** Opening Input material block **

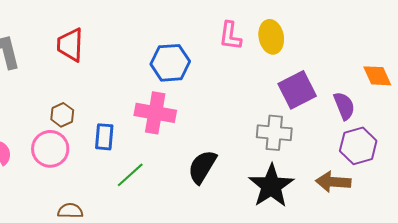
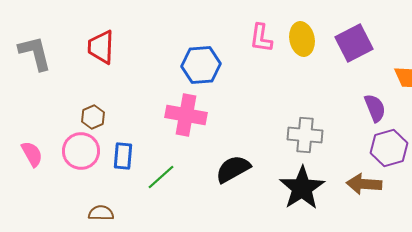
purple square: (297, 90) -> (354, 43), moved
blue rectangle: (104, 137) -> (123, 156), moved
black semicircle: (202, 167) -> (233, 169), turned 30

** Closing Input material block **
** Opening Input material block **

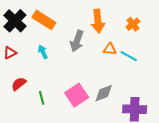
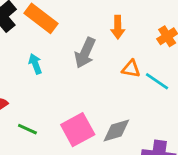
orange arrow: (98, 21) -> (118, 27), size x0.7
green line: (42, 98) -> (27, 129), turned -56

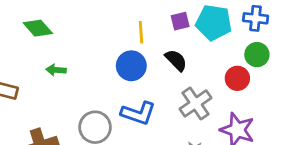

** Closing Input material block **

### [What to do]
Of the entries listed above, reproduce only the lines starting at the line containing "purple square: (297, 90) -> (354, 43), moved" and ending at the line containing "black semicircle: (202, 167)". Include both, exactly as they stand.

### [Output]
purple square: (297, 90) -> (354, 43), moved
blue rectangle: (104, 137) -> (123, 156), moved
black semicircle: (202, 167) -> (233, 169), turned 30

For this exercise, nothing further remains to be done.